- Opening Delimiter -

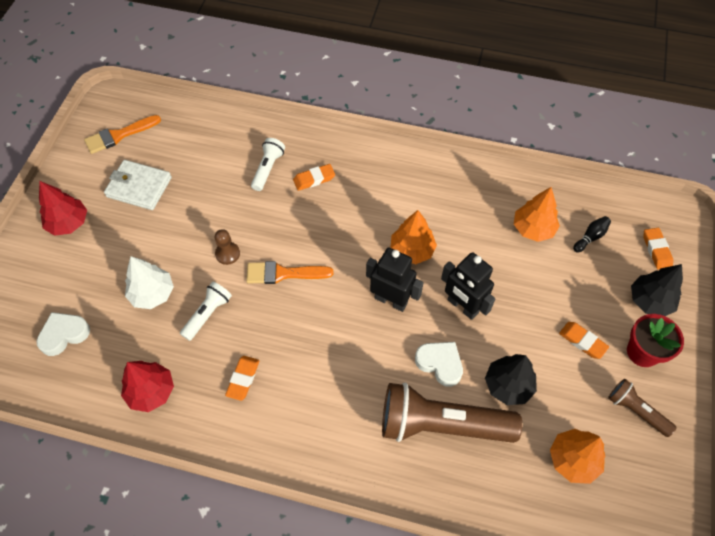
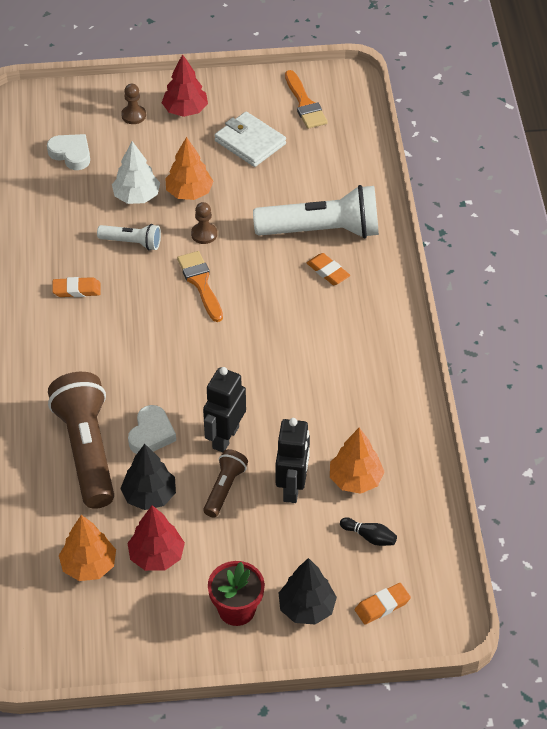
camera: 70 degrees right, 10 degrees down
orange brush [84,115,161,154] -> orange brush turned 150 degrees counterclockwise [285,70,328,129]
white wallet [104,160,172,210] -> white wallet turned 45 degrees counterclockwise [214,112,286,167]
red tree [121,361,174,412] -> red tree moved to [128,505,185,571]
white flashlight [251,138,285,191] -> white flashlight [253,185,379,238], size x2.01
black robot [366,248,424,312] -> black robot moved to [276,418,310,503]
orange tree [390,210,437,264] -> orange tree moved to [165,137,214,200]
orange eraser [559,322,609,359] -> none
brown flashlight [608,379,677,437] -> brown flashlight moved to [203,449,248,518]
none -> brown pawn [121,84,146,124]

- Closing Delimiter -

Problem requirements: Starting from the line containing "black robot [366,248,424,312]", repeat each line through the end of the entries, exactly.

Exercise answer:
black robot [366,248,424,312] -> black robot moved to [276,418,310,503]
orange tree [390,210,437,264] -> orange tree moved to [165,137,214,200]
orange eraser [559,322,609,359] -> none
brown flashlight [608,379,677,437] -> brown flashlight moved to [203,449,248,518]
none -> brown pawn [121,84,146,124]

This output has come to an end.